■ REQUIRED WORK ■
Exactly the lines from the one containing "purple hexagon: (148, 180)" through the one containing "pink star: (71, 83) -> (74, 89), size x1.5" in the listing below are to be copied, with the pictures left out.

■ RECORDS FOR THIS TASK ■
- - -
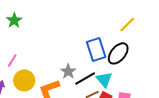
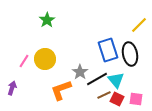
green star: (14, 20) -> (47, 20), moved
black ellipse: (118, 53) -> (130, 54), turned -50
yellow circle: (24, 80) -> (45, 59), moved

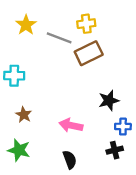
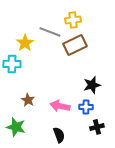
yellow star: (26, 25) -> (25, 43), moved
brown star: (24, 115) -> (28, 100), moved
blue cross: (123, 127) -> (86, 107), moved

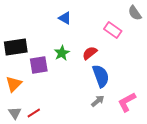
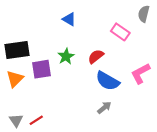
gray semicircle: (135, 13) -> (144, 14), turned 49
blue semicircle: (101, 76) -> (108, 81), turned 140
orange triangle: (14, 84) -> (15, 79), moved
pink L-shape: (127, 102) -> (141, 73), moved

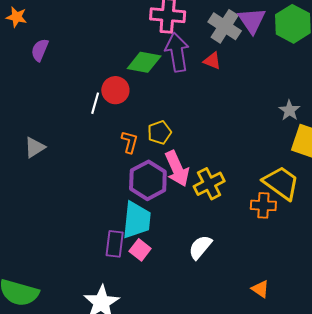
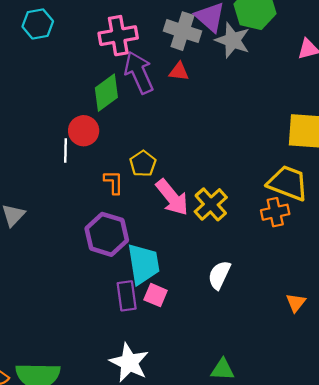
green diamond: (144, 62) -> (106, 93), turned -32
gray star: (289, 110) -> (233, 40), moved, size x1.5
purple hexagon: (148, 180) -> (107, 234), moved
orange triangle: (260, 289) -> (296, 303), turned 48

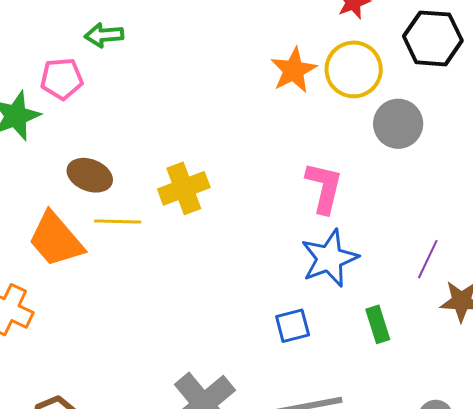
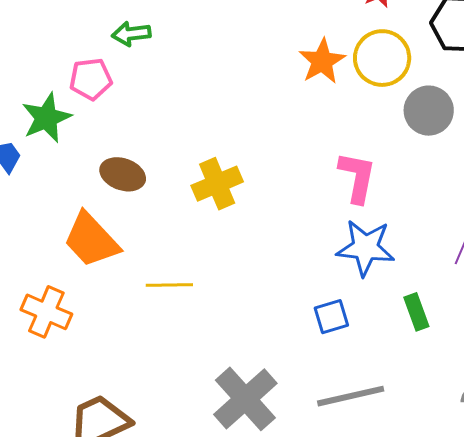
yellow line: (118, 222) -> (169, 285), moved
blue star: (329, 258) -> (365, 248), turned 30

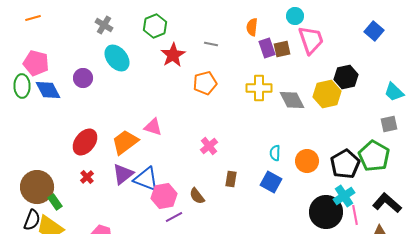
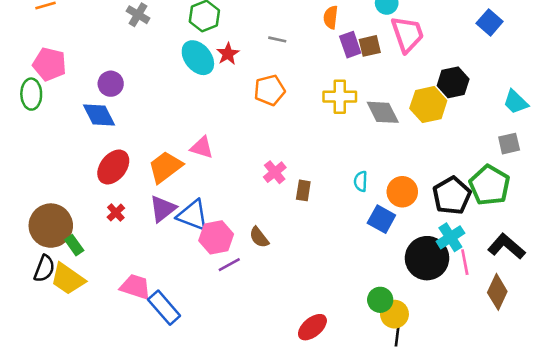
red star: (173, 55) -> (228, 54), size x0.7
cyan ellipse: (117, 58) -> (198, 58), moved
blue diamond: (48, 90) -> (99, 115), moved
brown rectangle: (231, 179) -> (303, 190), moved
blue square: (271, 182) -> (381, 219), moved

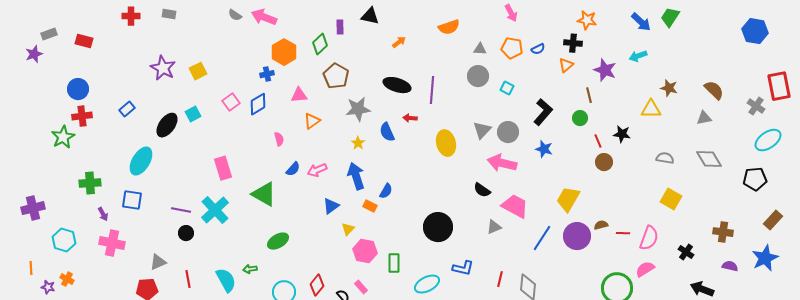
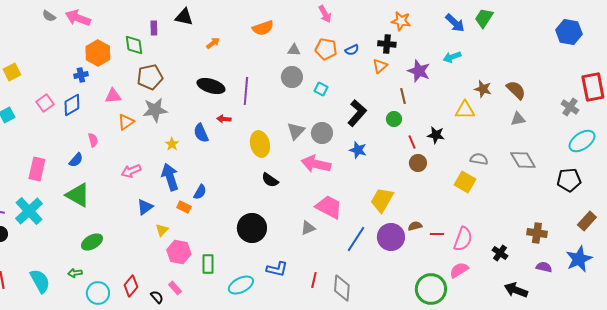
green diamond: (320, 44) -> (134, 45), turned -55
brown pentagon: (336, 76) -> (150, 77), turned 30
brown semicircle: (714, 90) -> (516, 90), moved
gray star: (358, 109) -> (155, 110), moved
pink rectangle: (223, 168) -> (37, 169), turned 30
blue semicircle: (293, 169) -> (76, 160), moved
black semicircle: (482, 190) -> (270, 180), moved
yellow square: (671, 199) -> (465, 182), moved
green arrow: (250, 269) -> (75, 273), moved

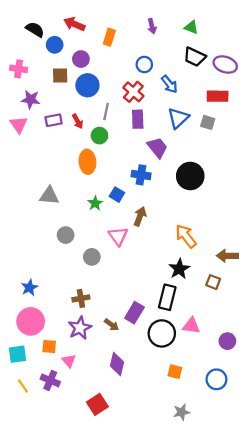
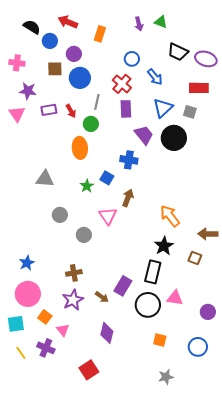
green triangle: (191, 27) -> (161, 22), moved
black circle: (190, 176) -> (174, 138), moved
orange square: (49, 347) -> (45, 317), turned 32

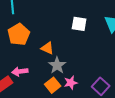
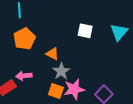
pink star: (71, 83) -> (74, 89), size x1.5
orange square: (53, 85) -> (56, 91), turned -35

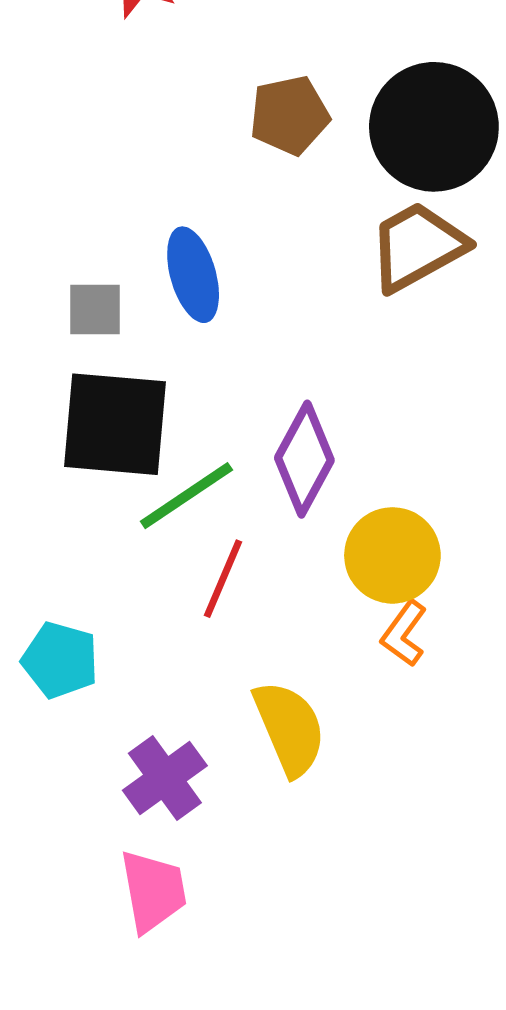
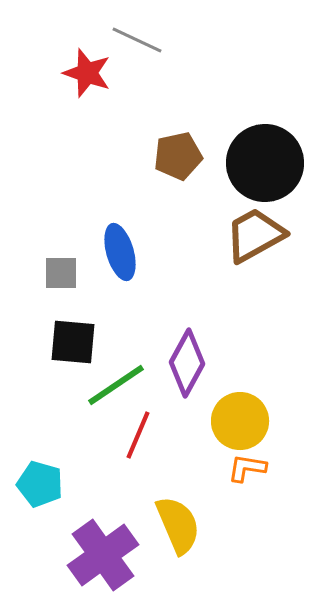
black square: (115, 424) -> (73, 342), size x0.7
orange L-shape: (404, 633) -> (247, 468), turned 63
purple cross: (165, 778) -> (103, 555), size x1.4

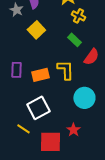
- - -
■ ANSWER TO THE EXERCISE ■
purple hexagon: (148, 180) -> (107, 234), moved
orange triangle: (260, 289) -> (296, 303), turned 48

yellow line: (118, 222) -> (169, 285), moved
blue star: (329, 258) -> (365, 248), turned 30

red star: (173, 55) -> (228, 54), size x0.7
cyan ellipse: (117, 58) -> (198, 58), moved
blue diamond: (48, 90) -> (99, 115), moved
brown rectangle: (231, 179) -> (303, 190), moved
blue square: (271, 182) -> (381, 219), moved

green diamond: (320, 44) -> (134, 45), turned -55
brown pentagon: (336, 76) -> (150, 77), turned 30
brown semicircle: (714, 90) -> (516, 90), moved
gray star: (358, 109) -> (155, 110), moved
pink rectangle: (223, 168) -> (37, 169), turned 30
blue semicircle: (293, 169) -> (76, 160), moved
black semicircle: (482, 190) -> (270, 180), moved
yellow square: (671, 199) -> (465, 182), moved
green arrow: (250, 269) -> (75, 273), moved

green triangle: (191, 27) -> (161, 22), moved
black circle: (190, 176) -> (174, 138), moved
orange square: (49, 347) -> (45, 317), turned 32

pink star: (71, 83) -> (74, 89), size x1.5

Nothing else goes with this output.